## What is needed
Write the records out once more. Leave each line exactly as given.
Start of Records provided
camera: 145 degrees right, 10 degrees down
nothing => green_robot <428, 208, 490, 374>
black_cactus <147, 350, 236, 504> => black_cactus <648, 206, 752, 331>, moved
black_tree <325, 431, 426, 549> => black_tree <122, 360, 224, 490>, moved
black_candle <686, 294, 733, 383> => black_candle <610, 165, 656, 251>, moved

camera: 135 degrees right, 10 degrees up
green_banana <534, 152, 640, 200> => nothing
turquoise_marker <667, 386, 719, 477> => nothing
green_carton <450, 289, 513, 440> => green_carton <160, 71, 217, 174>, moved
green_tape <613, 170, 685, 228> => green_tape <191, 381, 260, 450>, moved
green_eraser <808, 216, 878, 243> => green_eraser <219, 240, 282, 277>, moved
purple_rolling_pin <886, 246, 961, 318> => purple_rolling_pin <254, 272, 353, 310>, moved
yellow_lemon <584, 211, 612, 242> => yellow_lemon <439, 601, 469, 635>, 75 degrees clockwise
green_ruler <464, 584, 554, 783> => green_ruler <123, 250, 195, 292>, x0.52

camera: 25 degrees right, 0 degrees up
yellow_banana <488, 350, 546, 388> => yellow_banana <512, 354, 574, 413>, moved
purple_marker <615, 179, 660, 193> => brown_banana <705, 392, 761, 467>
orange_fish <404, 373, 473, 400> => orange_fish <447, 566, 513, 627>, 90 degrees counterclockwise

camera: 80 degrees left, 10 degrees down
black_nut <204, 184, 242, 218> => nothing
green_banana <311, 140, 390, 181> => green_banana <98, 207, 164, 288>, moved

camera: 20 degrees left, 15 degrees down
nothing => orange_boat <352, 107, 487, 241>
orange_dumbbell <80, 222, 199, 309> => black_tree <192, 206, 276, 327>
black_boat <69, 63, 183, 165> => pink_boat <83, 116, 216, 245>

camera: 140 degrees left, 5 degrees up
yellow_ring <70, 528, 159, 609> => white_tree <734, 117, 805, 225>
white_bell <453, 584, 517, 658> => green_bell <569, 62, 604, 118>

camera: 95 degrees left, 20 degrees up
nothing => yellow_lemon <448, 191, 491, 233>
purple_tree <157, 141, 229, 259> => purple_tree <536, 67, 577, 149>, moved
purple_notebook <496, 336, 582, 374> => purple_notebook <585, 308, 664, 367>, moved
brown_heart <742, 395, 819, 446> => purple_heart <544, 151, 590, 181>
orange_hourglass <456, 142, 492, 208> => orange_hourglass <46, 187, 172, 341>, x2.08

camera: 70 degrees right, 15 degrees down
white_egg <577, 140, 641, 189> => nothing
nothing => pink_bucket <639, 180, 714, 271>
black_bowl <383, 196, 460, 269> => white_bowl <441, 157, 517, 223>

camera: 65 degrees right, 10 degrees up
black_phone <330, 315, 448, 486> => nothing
End of Records provided
## Task output
camera: 145 degrees right, 10 degrees down
nothing => green_robot <428, 208, 490, 374>
black_cactus <147, 350, 236, 504> => black_cactus <648, 206, 752, 331>, moved
black_tree <325, 431, 426, 549> => black_tree <122, 360, 224, 490>, moved
black_candle <686, 294, 733, 383> => black_candle <610, 165, 656, 251>, moved

camera: 135 degrees right, 10 degrees up
green_banana <534, 152, 640, 200> => nothing
turquoise_marker <667, 386, 719, 477> => nothing
green_carton <450, 289, 513, 440> => green_carton <160, 71, 217, 174>, moved
green_tape <613, 170, 685, 228> => green_tape <191, 381, 260, 450>, moved
green_eraser <808, 216, 878, 243> => green_eraser <219, 240, 282, 277>, moved
purple_rolling_pin <886, 246, 961, 318> => purple_rolling_pin <254, 272, 353, 310>, moved
yellow_lemon <584, 211, 612, 242> => yellow_lemon <439, 601, 469, 635>, 75 degrees clockwise
green_ruler <464, 584, 554, 783> => green_ruler <123, 250, 195, 292>, x0.52

camera: 25 degrees right, 0 degrees up
yellow_banana <488, 350, 546, 388> => yellow_banana <512, 354, 574, 413>, moved
purple_marker <615, 179, 660, 193> => brown_banana <705, 392, 761, 467>
orange_fish <404, 373, 473, 400> => orange_fish <447, 566, 513, 627>, 90 degrees counterclockwise

camera: 80 degrees left, 10 degrees down
black_nut <204, 184, 242, 218> => nothing
green_banana <311, 140, 390, 181> => green_banana <98, 207, 164, 288>, moved

camera: 20 degrees left, 15 degrees down
nothing => orange_boat <352, 107, 487, 241>
orange_dumbbell <80, 222, 199, 309> => black_tree <192, 206, 276, 327>
black_boat <69, 63, 183, 165> => pink_boat <83, 116, 216, 245>

camera: 140 degrees left, 5 degrees up
yellow_ring <70, 528, 159, 609> => white_tree <734, 117, 805, 225>
white_bell <453, 584, 517, 658> => green_bell <569, 62, 604, 118>

camera: 95 degrees left, 20 degrees up
nothing => yellow_lemon <448, 191, 491, 233>
purple_tree <157, 141, 229, 259> => purple_tree <536, 67, 577, 149>, moved
purple_notebook <496, 336, 582, 374> => purple_notebook <585, 308, 664, 367>, moved
brown_heart <742, 395, 819, 446> => purple_heart <544, 151, 590, 181>
orange_hourglass <456, 142, 492, 208> => orange_hourglass <46, 187, 172, 341>, x2.08

camera: 70 degrees right, 15 degrees down
white_egg <577, 140, 641, 189> => nothing
nothing => pink_bucket <639, 180, 714, 271>
black_bowl <383, 196, 460, 269> => white_bowl <441, 157, 517, 223>

camera: 65 degrees right, 10 degrees up
black_phone <330, 315, 448, 486> => nothing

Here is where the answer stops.